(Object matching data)

[Start of Attachment]

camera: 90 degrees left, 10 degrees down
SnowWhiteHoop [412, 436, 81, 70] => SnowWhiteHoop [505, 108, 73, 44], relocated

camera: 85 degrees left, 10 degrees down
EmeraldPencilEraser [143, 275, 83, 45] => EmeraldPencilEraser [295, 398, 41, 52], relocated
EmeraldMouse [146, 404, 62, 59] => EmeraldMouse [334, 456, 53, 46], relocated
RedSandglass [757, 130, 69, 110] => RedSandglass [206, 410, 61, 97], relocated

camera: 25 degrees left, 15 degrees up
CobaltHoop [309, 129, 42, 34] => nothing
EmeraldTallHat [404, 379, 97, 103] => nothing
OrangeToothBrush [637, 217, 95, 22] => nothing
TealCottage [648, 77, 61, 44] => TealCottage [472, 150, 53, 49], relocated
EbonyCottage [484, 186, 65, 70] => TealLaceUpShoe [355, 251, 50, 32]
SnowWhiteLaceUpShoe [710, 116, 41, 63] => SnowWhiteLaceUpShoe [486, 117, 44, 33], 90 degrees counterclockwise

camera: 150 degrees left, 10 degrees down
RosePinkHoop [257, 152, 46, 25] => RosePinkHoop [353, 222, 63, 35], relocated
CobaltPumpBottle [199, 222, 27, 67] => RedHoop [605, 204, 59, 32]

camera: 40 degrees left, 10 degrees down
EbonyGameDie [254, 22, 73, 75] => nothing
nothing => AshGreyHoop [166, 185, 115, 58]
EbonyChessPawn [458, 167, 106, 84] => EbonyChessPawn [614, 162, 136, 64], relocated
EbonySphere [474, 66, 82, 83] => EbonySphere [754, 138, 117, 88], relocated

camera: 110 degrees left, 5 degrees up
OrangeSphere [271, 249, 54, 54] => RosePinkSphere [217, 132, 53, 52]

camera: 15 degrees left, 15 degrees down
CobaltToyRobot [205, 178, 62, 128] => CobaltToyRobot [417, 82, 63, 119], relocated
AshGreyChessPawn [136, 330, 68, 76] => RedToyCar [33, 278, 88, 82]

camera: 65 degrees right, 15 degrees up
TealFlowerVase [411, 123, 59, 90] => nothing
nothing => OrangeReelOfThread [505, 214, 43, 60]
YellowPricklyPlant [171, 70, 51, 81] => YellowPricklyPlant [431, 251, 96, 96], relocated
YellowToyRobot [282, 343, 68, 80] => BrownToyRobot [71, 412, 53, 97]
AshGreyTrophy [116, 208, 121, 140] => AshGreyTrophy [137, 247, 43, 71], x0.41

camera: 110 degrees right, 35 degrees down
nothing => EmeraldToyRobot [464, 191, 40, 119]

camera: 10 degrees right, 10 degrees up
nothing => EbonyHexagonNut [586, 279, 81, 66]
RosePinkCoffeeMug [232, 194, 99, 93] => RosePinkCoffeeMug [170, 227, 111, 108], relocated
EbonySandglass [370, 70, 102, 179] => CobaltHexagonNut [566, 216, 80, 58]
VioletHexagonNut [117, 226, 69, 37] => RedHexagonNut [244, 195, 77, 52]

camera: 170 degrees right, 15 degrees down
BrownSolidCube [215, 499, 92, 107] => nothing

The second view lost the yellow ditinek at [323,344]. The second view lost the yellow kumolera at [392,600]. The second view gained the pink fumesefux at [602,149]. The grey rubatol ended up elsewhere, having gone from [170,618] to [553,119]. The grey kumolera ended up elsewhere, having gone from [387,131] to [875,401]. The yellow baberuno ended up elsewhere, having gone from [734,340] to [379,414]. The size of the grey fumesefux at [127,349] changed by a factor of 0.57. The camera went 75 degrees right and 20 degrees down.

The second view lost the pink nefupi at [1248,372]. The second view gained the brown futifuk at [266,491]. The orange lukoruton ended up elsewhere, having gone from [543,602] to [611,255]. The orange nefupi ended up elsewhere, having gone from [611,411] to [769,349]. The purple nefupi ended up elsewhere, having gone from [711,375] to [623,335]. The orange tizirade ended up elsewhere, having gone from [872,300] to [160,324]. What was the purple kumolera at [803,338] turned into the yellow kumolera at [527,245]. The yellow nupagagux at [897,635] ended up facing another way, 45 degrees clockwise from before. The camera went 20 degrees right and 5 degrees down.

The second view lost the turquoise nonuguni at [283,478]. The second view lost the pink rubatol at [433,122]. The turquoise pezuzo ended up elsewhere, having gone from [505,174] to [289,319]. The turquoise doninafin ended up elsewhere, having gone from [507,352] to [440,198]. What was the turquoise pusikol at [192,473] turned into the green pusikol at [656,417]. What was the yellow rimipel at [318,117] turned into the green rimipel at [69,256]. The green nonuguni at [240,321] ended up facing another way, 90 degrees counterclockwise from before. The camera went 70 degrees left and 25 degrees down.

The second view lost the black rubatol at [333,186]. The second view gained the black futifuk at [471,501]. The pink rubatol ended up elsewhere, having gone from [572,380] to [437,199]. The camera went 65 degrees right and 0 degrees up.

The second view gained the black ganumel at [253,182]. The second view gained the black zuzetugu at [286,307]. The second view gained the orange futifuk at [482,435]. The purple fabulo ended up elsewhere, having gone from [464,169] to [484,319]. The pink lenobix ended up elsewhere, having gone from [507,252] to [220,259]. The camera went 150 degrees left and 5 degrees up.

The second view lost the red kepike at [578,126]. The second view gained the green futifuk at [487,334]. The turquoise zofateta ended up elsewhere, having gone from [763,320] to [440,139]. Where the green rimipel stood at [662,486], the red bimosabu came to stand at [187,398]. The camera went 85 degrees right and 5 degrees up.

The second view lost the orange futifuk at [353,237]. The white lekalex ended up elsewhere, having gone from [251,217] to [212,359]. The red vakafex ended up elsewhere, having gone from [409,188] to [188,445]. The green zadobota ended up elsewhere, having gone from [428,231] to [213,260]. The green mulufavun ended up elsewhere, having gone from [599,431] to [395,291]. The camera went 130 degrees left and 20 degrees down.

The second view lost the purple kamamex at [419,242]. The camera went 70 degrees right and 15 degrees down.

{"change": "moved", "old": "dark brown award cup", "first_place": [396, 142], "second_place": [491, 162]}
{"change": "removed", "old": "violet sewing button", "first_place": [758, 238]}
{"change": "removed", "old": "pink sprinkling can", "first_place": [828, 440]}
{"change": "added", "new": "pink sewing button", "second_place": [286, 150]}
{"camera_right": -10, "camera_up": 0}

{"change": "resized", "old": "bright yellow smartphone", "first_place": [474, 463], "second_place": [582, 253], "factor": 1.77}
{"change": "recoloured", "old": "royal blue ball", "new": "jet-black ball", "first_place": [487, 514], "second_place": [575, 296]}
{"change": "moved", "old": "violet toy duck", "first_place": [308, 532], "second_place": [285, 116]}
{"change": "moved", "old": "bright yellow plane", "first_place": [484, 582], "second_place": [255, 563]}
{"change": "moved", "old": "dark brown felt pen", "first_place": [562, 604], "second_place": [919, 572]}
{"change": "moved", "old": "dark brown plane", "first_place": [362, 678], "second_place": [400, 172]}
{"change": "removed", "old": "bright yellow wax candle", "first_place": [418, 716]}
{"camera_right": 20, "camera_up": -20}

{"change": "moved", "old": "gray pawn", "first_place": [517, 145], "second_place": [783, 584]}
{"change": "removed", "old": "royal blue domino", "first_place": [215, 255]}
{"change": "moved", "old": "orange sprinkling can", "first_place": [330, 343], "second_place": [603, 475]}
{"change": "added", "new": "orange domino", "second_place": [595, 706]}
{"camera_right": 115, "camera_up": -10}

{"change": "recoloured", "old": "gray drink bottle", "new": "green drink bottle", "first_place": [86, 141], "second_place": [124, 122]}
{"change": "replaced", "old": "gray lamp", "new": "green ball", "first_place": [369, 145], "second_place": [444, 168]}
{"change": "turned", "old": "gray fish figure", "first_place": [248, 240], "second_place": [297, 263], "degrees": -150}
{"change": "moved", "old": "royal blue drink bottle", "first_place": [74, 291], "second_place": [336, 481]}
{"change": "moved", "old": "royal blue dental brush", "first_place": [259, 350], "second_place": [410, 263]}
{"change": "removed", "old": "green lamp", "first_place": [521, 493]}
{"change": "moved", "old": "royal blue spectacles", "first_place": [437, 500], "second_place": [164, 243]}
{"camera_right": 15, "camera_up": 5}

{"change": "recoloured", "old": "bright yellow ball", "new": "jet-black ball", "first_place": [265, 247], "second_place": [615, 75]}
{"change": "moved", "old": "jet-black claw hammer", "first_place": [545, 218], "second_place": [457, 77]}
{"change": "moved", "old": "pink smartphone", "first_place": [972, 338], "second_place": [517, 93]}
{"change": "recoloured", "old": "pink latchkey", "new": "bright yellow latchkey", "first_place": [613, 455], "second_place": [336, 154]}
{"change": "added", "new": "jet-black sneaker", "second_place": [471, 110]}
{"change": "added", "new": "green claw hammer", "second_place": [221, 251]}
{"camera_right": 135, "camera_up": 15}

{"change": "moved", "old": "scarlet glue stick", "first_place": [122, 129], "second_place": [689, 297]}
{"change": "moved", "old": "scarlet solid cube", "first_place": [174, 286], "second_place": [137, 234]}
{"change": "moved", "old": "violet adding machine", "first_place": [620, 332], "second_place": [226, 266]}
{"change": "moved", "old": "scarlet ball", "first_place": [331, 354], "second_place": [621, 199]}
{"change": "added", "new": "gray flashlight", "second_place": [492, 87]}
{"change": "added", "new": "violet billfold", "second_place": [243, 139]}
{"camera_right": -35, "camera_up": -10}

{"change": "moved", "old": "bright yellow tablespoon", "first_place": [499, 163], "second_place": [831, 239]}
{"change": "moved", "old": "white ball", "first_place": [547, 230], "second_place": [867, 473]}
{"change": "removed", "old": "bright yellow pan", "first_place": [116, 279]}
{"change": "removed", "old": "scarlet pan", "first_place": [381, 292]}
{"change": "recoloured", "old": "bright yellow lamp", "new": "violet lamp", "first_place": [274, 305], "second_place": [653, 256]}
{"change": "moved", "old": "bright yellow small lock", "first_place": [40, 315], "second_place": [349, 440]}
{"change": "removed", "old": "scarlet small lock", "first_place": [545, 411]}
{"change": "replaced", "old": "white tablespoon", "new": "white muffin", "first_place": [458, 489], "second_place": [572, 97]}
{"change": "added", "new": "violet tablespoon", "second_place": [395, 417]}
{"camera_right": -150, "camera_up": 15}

[End of Attachment]

[What this task involves] Return the number of lines containing the word "button" in these records, with no additional output.

[Exercise result] 2